The following entries should be restated word for word, pictures excluded.

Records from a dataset
────────────────────
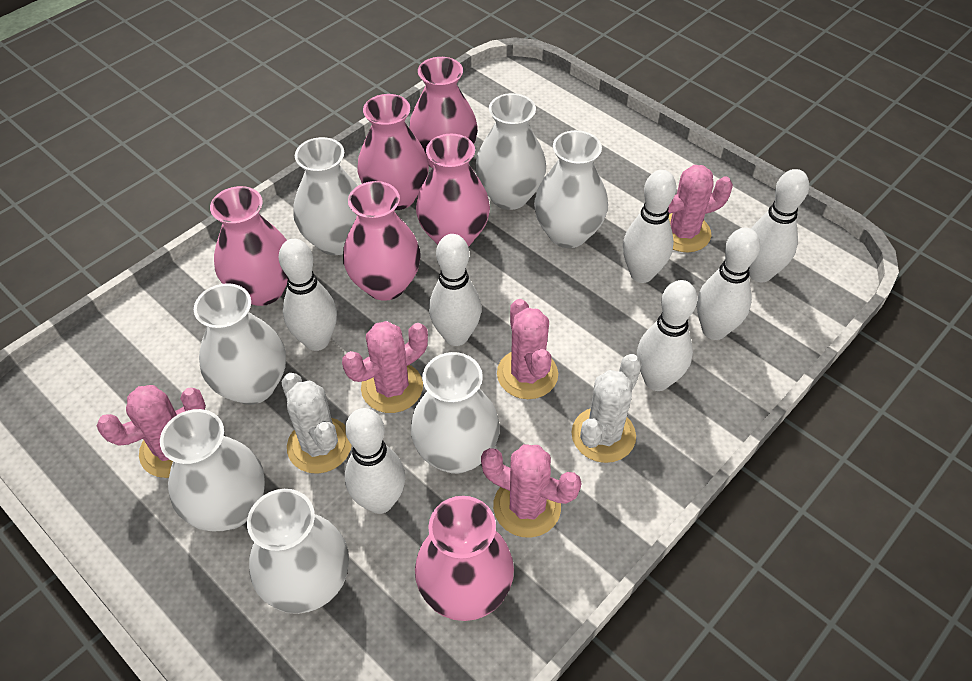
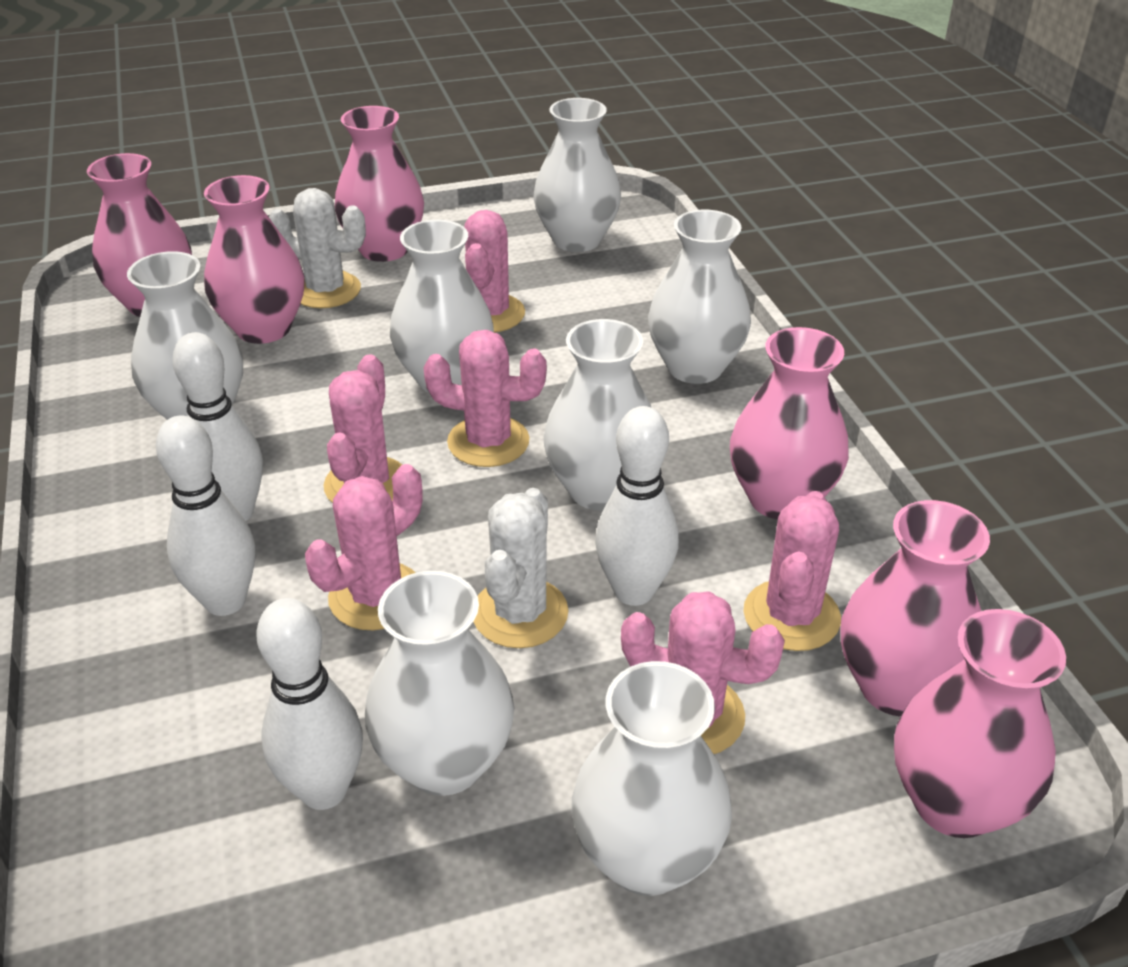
pink cactus: 5 -> 6
white bowling pin: 7 -> 4

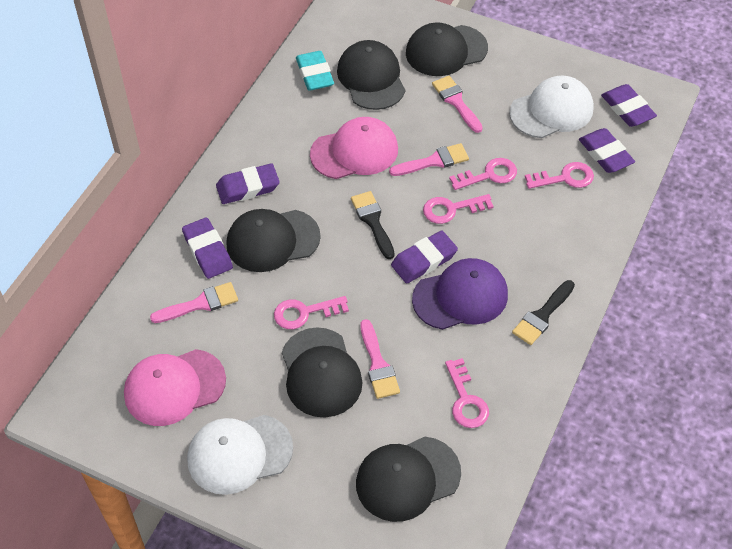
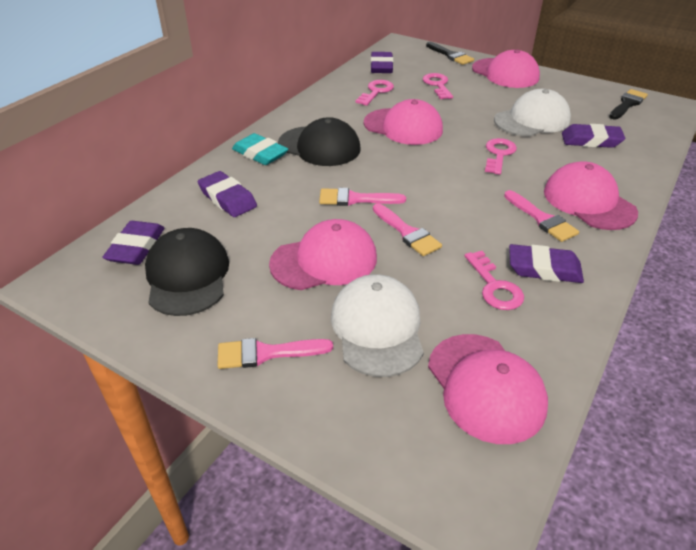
black cap: 5 -> 2
pink cap: 2 -> 5
pink key: 5 -> 4
purple cap: 1 -> 0

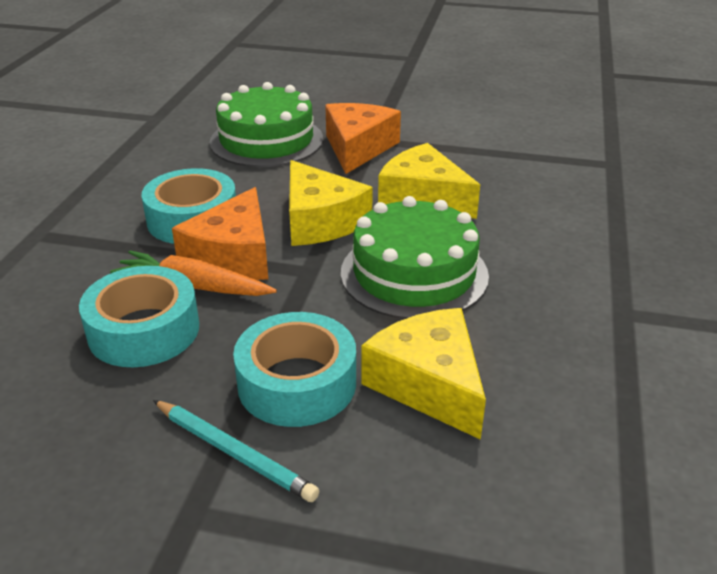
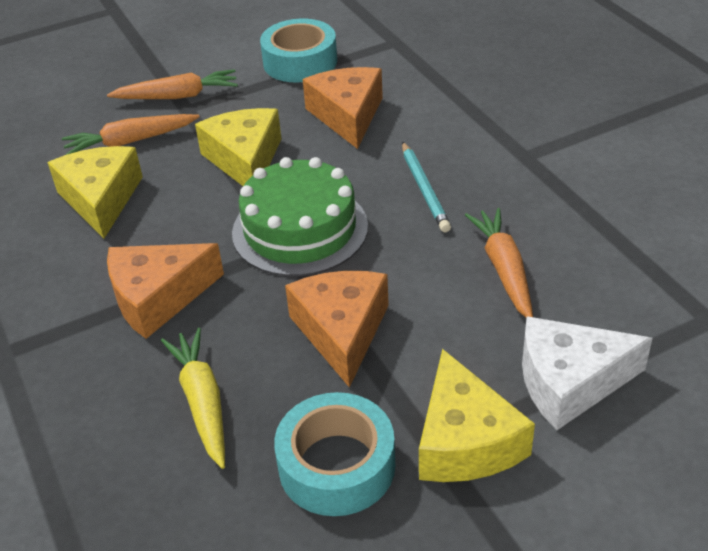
green cake: 2 -> 1
orange carrot: 1 -> 3
orange cheese: 2 -> 3
turquoise tape: 3 -> 2
white cheese: 0 -> 1
yellow carrot: 0 -> 1

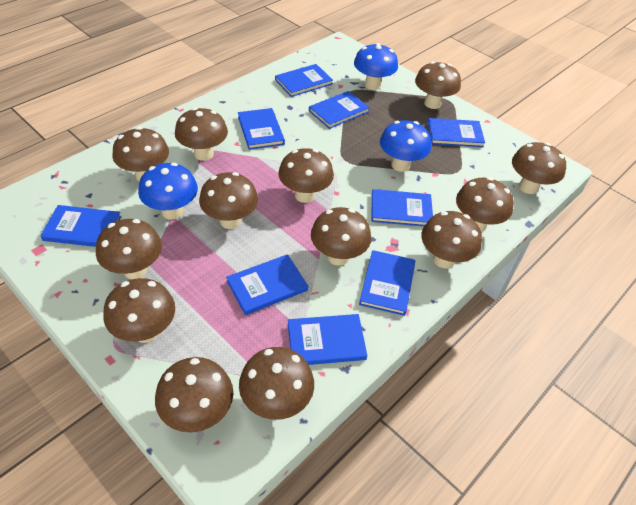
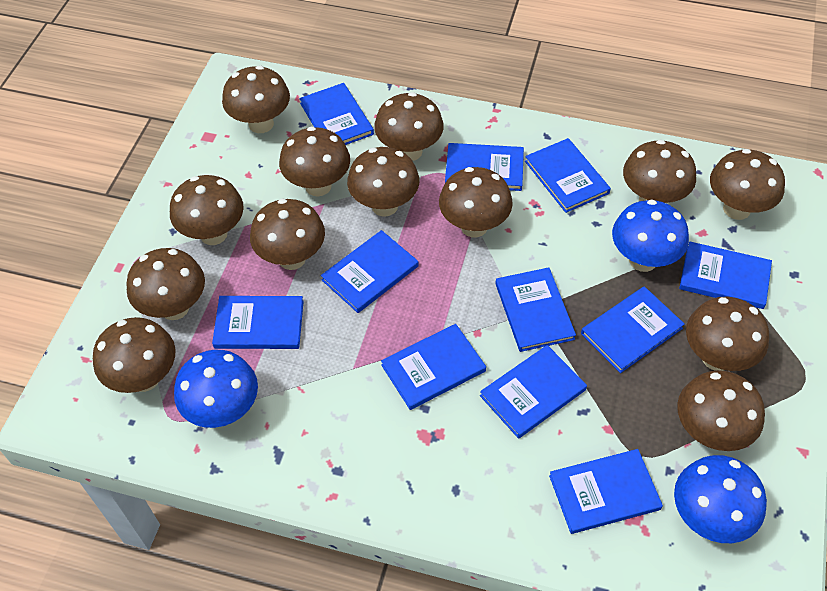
blue book: 9 -> 11

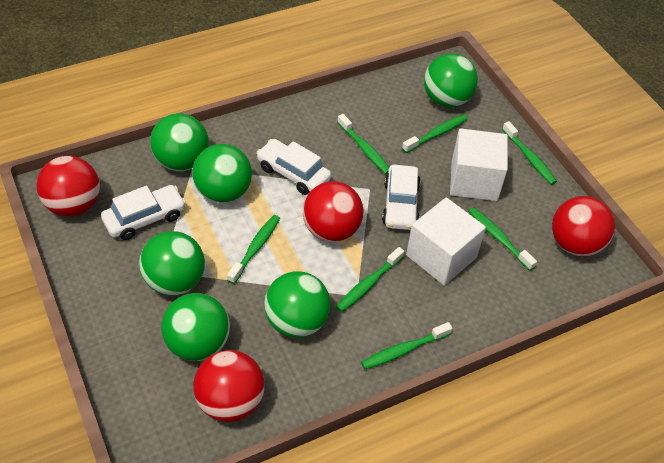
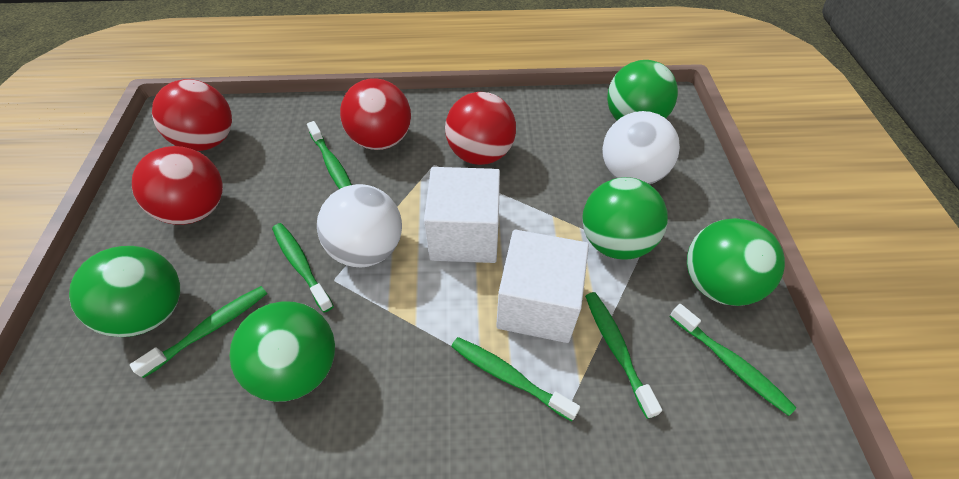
green ball: 6 -> 5
green toothbrush: 7 -> 6
white ball: 0 -> 2
white car: 3 -> 0

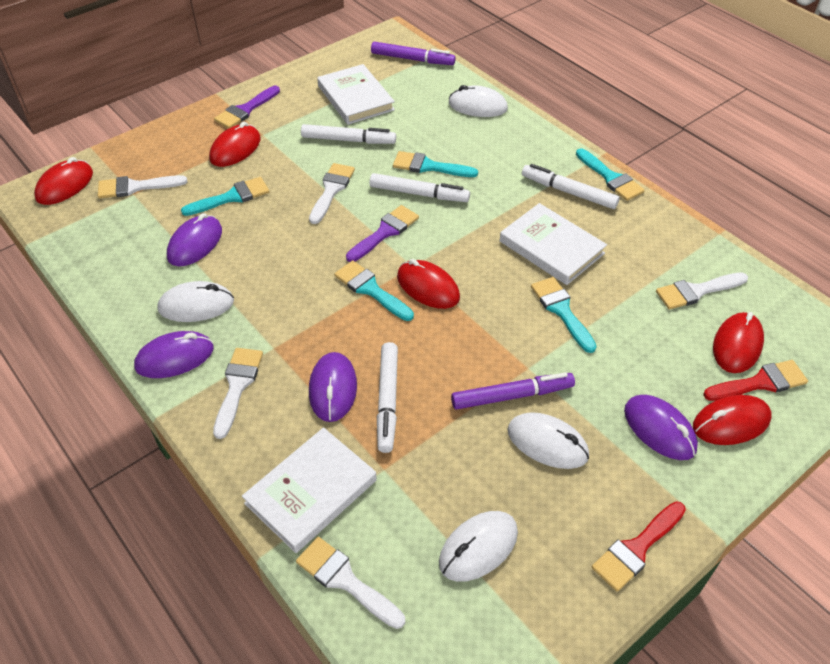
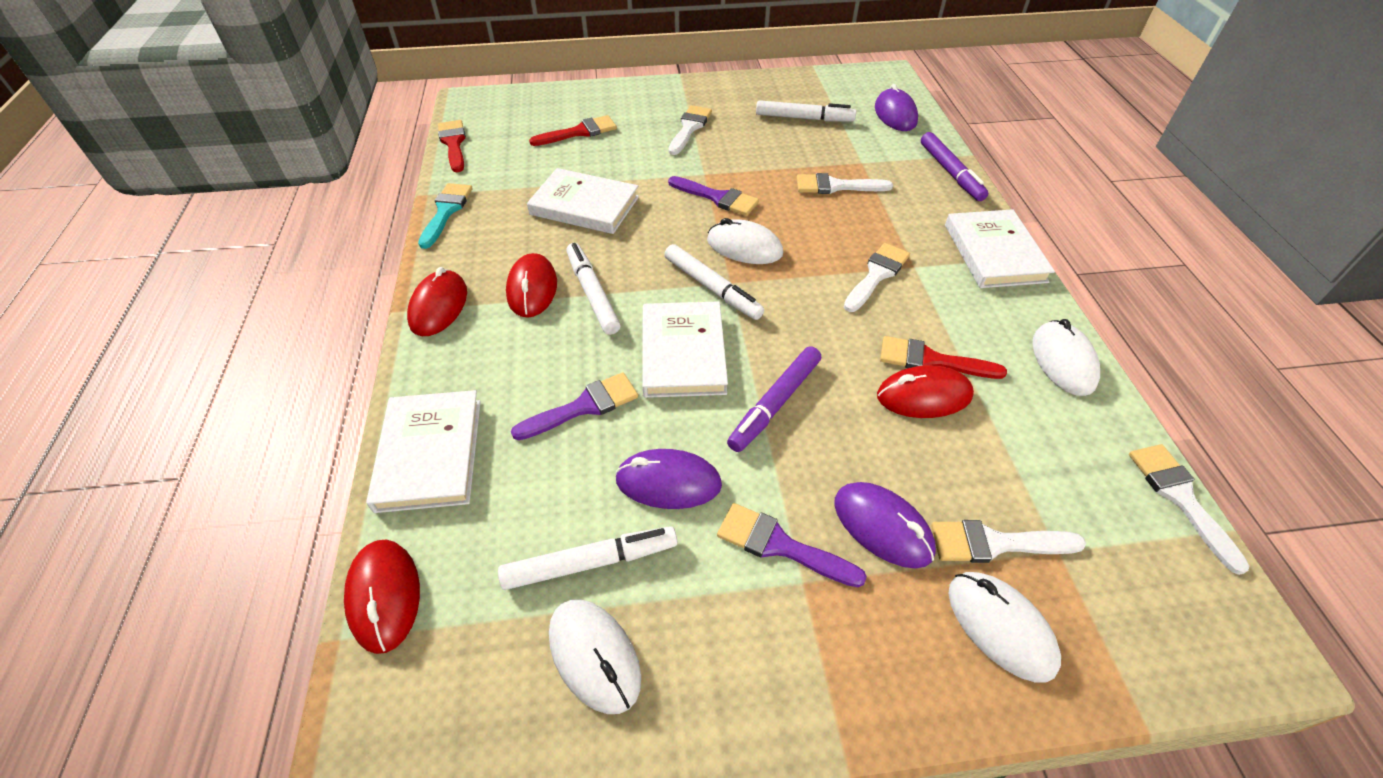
purple brush: 2 -> 3
purple mouse: 4 -> 3
red brush: 2 -> 3
red mouse: 5 -> 4
turquoise brush: 5 -> 1
white book: 3 -> 4

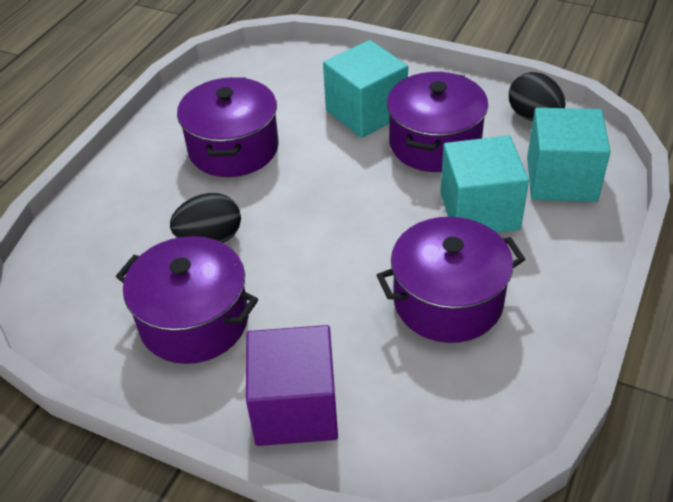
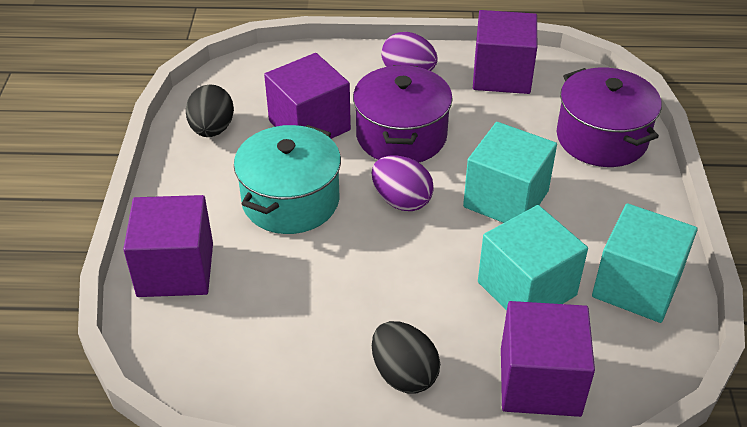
purple cube: 1 -> 4
purple egg: 0 -> 2
purple pot: 4 -> 2
turquoise pot: 0 -> 1

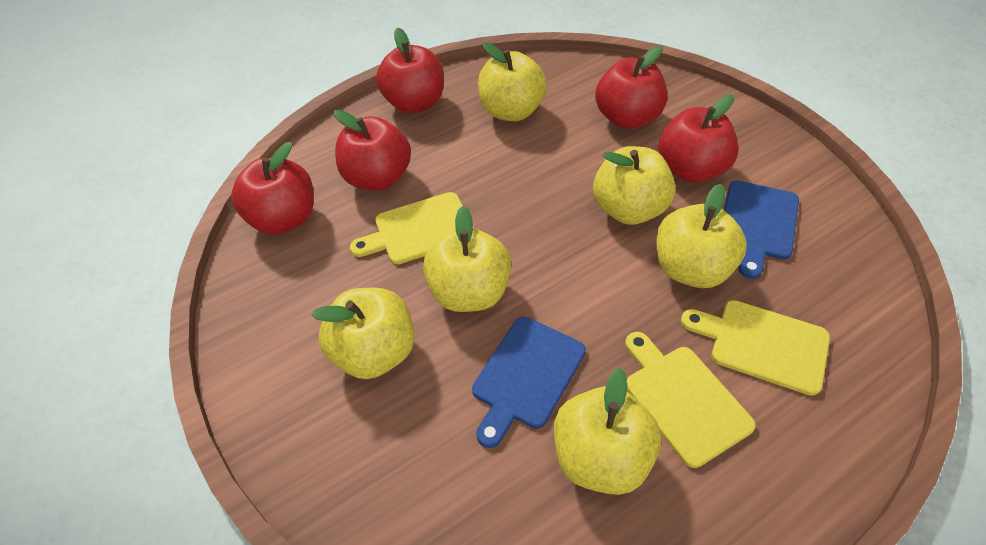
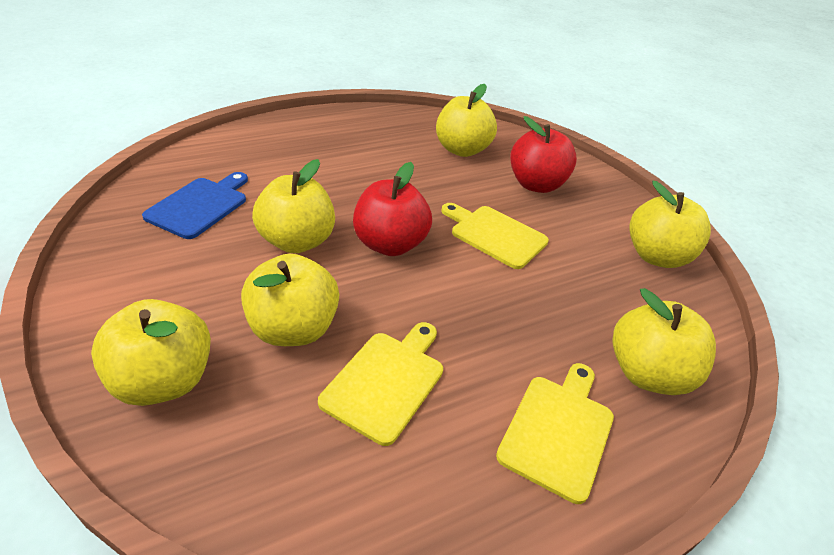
blue cutting board: 2 -> 1
red apple: 5 -> 2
────────────────────
Answer
pink cactus: 5 -> 6
white bowling pin: 7 -> 4

black cap: 5 -> 2
pink cap: 2 -> 5
pink key: 5 -> 4
purple cap: 1 -> 0

green cake: 2 -> 1
orange carrot: 1 -> 3
orange cheese: 2 -> 3
turquoise tape: 3 -> 2
white cheese: 0 -> 1
yellow carrot: 0 -> 1

blue book: 9 -> 11

green ball: 6 -> 5
green toothbrush: 7 -> 6
white ball: 0 -> 2
white car: 3 -> 0

purple brush: 2 -> 3
purple mouse: 4 -> 3
red brush: 2 -> 3
red mouse: 5 -> 4
turquoise brush: 5 -> 1
white book: 3 -> 4

purple cube: 1 -> 4
purple egg: 0 -> 2
purple pot: 4 -> 2
turquoise pot: 0 -> 1

blue cutting board: 2 -> 1
red apple: 5 -> 2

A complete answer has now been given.